• The task
Would you please output, word for word, the span of the listing below that opens on the line containing "moved,vase (red),<443 237>,,<461" and closes on the line containing "turned,hammer (purple),<549 177>,,<504"? Include both ends and nothing more.

• Data in this exercise
<<<<
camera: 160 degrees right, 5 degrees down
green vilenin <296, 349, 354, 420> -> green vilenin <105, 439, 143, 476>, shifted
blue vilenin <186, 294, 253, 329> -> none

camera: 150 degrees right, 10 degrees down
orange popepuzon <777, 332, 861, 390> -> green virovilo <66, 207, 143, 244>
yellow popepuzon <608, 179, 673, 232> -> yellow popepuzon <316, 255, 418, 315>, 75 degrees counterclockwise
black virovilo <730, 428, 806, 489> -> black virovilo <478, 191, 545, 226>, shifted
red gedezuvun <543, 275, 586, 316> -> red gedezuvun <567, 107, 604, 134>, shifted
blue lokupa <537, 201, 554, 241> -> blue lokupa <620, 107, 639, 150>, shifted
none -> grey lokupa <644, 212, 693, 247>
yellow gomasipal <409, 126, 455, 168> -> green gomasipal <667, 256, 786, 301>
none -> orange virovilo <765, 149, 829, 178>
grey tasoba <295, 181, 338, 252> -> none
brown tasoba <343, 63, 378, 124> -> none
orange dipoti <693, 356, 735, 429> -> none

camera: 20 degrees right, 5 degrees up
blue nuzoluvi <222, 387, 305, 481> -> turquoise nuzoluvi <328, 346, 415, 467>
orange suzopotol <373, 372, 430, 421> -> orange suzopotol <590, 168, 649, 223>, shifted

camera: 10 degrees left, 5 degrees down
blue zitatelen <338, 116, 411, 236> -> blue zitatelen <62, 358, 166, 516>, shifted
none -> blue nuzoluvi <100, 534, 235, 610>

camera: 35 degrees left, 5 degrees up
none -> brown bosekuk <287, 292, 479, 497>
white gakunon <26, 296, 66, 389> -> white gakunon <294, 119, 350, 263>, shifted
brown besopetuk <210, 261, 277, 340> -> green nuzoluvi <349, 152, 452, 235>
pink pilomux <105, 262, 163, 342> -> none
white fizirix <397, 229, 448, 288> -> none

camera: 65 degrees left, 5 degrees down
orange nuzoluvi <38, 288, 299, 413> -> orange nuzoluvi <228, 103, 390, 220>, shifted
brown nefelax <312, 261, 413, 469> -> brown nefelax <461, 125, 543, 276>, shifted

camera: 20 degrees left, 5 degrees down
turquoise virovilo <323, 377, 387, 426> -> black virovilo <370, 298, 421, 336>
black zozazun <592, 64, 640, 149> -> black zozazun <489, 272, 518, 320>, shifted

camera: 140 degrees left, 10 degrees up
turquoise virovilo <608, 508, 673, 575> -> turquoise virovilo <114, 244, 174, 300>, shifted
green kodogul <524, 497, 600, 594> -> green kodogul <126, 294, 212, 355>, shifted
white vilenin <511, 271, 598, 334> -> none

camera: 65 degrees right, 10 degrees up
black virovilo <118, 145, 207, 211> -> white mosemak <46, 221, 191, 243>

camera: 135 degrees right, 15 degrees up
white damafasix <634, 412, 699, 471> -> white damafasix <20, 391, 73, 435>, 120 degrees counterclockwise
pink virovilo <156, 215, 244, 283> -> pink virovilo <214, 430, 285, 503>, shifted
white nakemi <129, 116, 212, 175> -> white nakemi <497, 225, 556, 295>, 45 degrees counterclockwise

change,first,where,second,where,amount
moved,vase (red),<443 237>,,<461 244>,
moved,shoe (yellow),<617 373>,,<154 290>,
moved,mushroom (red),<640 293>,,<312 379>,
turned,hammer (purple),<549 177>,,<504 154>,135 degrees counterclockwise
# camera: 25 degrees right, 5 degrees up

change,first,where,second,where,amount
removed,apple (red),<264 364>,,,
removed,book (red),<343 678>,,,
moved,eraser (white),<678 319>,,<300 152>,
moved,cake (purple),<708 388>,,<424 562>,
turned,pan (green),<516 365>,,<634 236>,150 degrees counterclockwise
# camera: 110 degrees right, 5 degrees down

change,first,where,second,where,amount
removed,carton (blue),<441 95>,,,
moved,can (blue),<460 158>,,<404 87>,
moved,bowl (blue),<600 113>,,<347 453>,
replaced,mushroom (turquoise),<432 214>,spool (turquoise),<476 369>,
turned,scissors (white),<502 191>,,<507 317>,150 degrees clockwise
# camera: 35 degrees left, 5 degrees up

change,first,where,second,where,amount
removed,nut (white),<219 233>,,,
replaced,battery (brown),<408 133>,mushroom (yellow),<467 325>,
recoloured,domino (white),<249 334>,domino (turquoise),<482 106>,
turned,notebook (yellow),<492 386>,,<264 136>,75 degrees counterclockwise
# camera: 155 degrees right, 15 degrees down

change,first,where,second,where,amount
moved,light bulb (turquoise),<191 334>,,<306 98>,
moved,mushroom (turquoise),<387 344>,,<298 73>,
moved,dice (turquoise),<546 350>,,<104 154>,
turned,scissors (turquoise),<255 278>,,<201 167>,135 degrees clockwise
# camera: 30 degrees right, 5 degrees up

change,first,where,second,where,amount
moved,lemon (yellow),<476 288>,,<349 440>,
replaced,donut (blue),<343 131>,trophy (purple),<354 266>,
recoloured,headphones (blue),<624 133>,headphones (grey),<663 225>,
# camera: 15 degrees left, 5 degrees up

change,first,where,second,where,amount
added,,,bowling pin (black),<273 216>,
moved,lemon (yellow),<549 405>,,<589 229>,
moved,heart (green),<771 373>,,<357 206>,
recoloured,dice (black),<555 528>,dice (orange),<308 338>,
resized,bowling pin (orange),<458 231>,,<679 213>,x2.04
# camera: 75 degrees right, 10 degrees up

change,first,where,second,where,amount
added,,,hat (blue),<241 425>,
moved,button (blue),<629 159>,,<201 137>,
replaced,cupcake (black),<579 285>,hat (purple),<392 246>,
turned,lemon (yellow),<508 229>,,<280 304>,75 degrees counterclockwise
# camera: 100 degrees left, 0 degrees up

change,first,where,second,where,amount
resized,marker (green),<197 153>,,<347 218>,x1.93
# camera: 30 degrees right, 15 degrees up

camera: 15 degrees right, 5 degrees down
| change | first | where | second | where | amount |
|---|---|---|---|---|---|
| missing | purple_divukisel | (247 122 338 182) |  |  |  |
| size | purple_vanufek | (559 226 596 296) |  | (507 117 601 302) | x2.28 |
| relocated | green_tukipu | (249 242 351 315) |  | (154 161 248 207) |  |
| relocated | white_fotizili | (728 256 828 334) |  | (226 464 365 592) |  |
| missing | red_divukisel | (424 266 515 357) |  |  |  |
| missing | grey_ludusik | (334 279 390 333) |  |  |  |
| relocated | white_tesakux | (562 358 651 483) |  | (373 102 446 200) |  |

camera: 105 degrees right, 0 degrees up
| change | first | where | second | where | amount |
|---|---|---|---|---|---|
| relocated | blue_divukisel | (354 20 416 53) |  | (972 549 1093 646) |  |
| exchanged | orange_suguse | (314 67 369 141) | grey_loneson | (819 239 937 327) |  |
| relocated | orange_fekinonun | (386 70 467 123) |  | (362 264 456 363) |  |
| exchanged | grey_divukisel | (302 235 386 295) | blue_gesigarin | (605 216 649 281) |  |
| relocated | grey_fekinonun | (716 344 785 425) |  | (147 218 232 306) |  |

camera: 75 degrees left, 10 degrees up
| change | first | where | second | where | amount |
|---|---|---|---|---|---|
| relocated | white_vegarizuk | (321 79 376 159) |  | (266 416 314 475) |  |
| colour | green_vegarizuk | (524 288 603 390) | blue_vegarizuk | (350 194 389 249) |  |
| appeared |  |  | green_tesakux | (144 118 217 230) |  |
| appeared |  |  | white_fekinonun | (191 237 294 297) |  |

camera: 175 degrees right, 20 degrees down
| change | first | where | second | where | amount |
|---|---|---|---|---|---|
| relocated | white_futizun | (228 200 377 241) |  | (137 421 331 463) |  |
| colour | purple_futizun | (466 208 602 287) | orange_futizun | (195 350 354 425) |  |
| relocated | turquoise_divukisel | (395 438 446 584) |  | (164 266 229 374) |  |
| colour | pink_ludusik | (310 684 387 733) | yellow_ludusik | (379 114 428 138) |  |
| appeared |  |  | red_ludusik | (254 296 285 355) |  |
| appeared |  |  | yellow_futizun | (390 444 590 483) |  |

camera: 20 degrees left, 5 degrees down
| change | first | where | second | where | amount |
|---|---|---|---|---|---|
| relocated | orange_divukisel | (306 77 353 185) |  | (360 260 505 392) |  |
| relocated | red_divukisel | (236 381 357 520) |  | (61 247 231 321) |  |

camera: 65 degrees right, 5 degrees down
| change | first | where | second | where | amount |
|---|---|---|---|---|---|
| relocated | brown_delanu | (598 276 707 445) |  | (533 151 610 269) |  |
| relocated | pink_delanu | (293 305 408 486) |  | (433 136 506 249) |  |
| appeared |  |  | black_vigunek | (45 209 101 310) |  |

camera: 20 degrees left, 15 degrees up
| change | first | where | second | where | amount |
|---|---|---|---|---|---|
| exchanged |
>>>>
• Finished exercise
moved,vase (red),<443 237>,,<461 244>,
moved,shoe (yellow),<617 373>,,<154 290>,
moved,mushroom (red),<640 293>,,<312 379>,
turned,hammer (purple),<549 177>,,<504 154>,135 degrees counterclockwise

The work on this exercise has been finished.